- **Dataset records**
<<<<

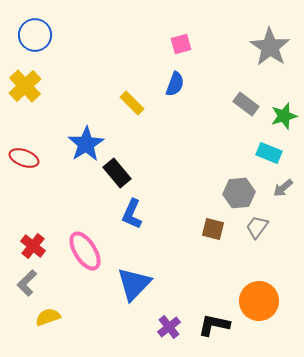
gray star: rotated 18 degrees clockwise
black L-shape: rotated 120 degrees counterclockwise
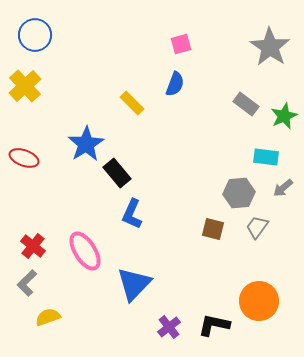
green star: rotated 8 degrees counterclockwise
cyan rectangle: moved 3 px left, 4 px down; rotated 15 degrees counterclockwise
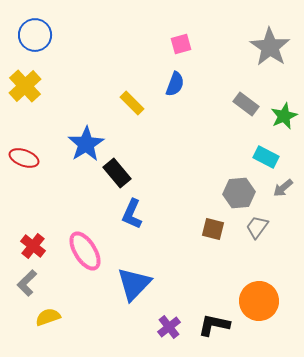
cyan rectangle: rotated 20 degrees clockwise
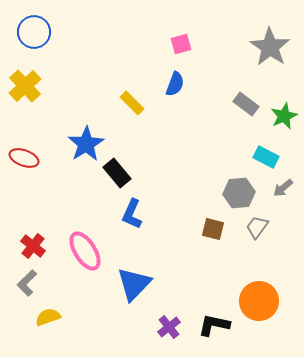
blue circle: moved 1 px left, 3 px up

>>>>

Copy the text lines from all of the items above word for word, and leave out the pictures.

gray star: rotated 18 degrees clockwise
black L-shape: rotated 120 degrees counterclockwise
green star: rotated 8 degrees counterclockwise
cyan rectangle: moved 3 px left, 4 px down; rotated 15 degrees counterclockwise
cyan rectangle: rotated 20 degrees clockwise
blue circle: moved 1 px left, 3 px up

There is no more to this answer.